→ **Exercise**
Set down the whole listing below exactly. The pictures stay out.

→ **Data section**
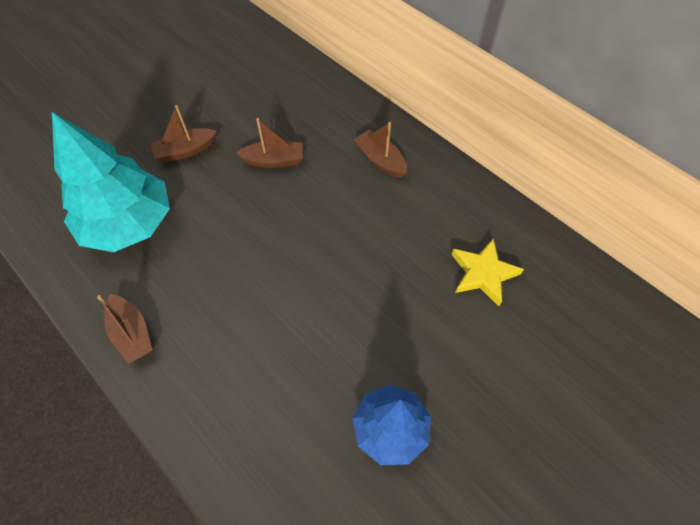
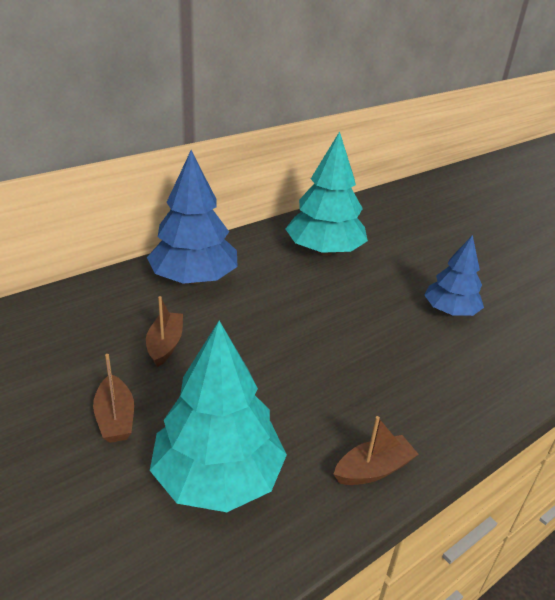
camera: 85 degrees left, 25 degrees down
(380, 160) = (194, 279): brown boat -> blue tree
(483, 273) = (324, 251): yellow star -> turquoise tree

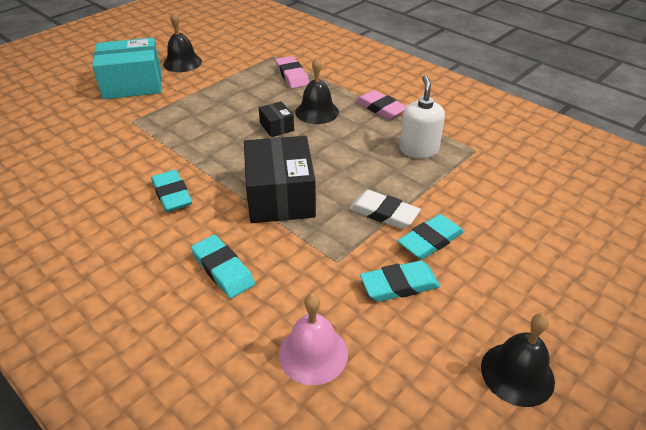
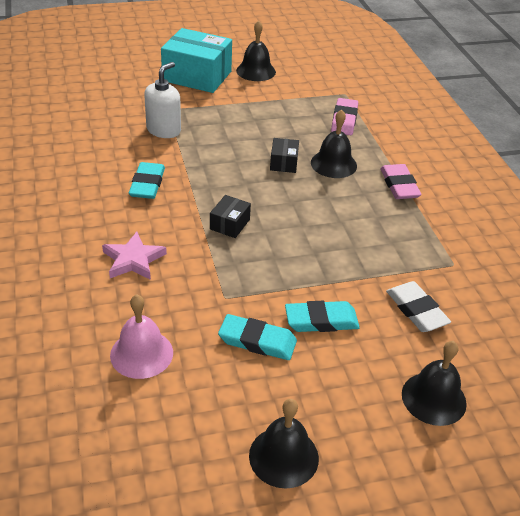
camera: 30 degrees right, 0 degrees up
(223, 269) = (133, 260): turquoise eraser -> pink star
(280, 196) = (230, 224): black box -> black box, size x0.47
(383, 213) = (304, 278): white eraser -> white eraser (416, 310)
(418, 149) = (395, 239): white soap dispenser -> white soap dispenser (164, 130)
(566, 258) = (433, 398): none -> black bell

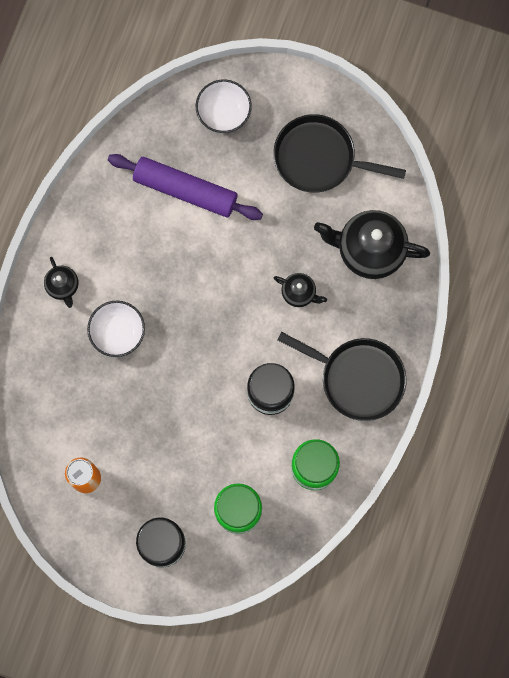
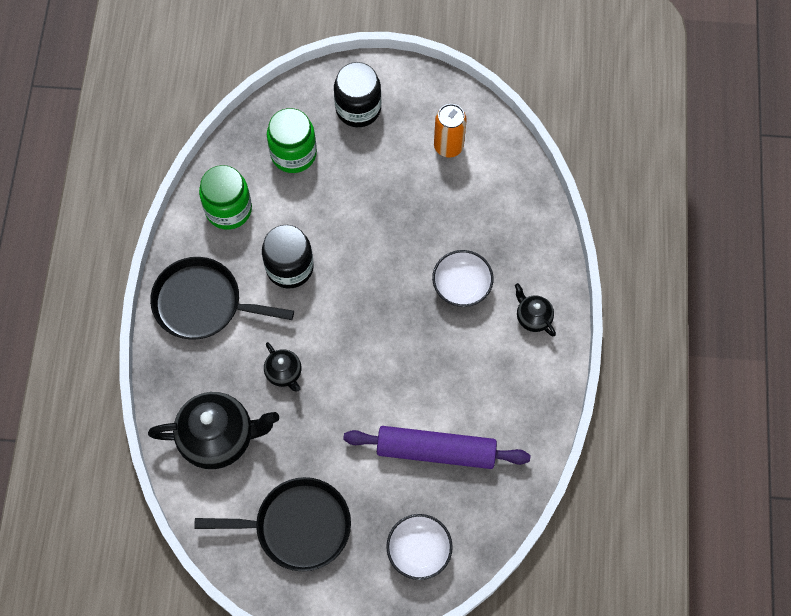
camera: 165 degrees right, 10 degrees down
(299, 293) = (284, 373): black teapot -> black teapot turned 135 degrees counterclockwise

→ **Response area**
camera: 85 degrees left, 25 degrees down
(380, 160) = (194, 279): brown boat -> blue tree
(483, 273) = (324, 251): yellow star -> turquoise tree

camera: 30 degrees right, 0 degrees up
(223, 269) = (133, 260): turquoise eraser -> pink star
(280, 196) = (230, 224): black box -> black box, size x0.47
(383, 213) = (304, 278): white eraser -> white eraser (416, 310)
(418, 149) = (395, 239): white soap dispenser -> white soap dispenser (164, 130)
(566, 258) = (433, 398): none -> black bell

camera: 165 degrees right, 10 degrees down
(299, 293) = (284, 373): black teapot -> black teapot turned 135 degrees counterclockwise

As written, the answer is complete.